Brief: With the pictures removed, write out the data below exactly.

Dataset content:
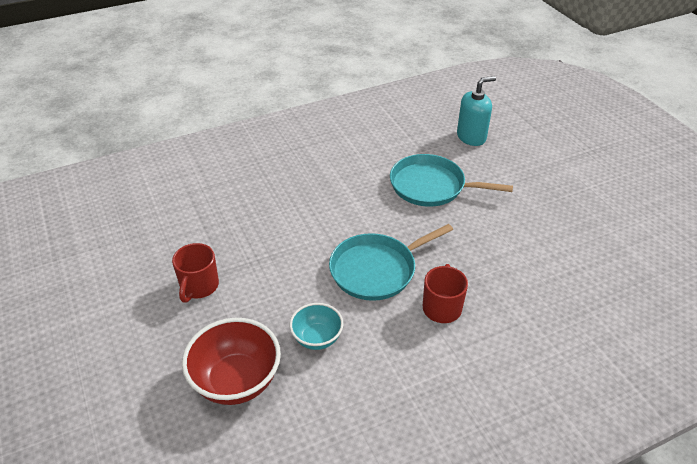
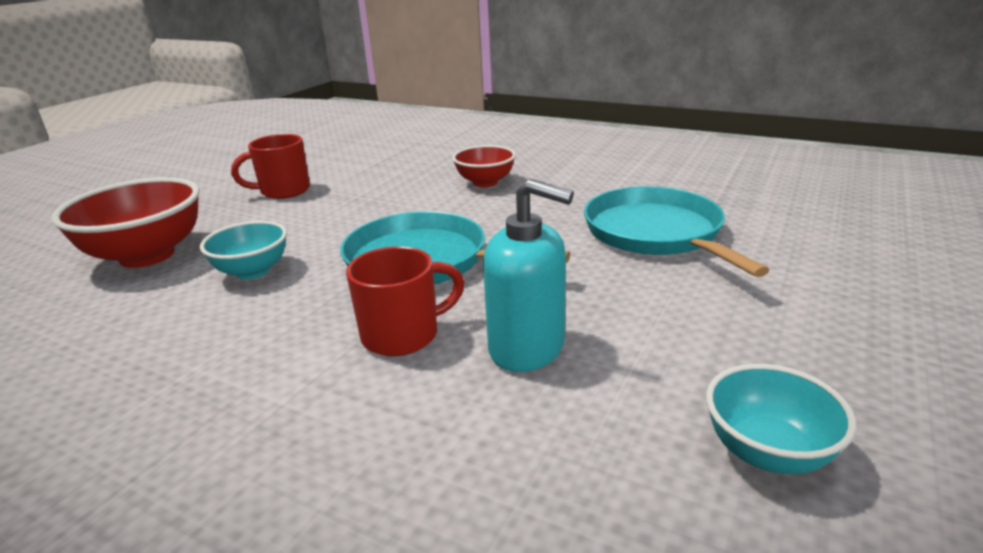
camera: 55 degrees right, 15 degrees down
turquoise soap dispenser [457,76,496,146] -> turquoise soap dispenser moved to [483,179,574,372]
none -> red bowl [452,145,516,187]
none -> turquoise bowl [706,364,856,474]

Output of the task:
camera: 55 degrees right, 15 degrees down
turquoise soap dispenser [457,76,496,146] -> turquoise soap dispenser moved to [483,179,574,372]
none -> red bowl [452,145,516,187]
none -> turquoise bowl [706,364,856,474]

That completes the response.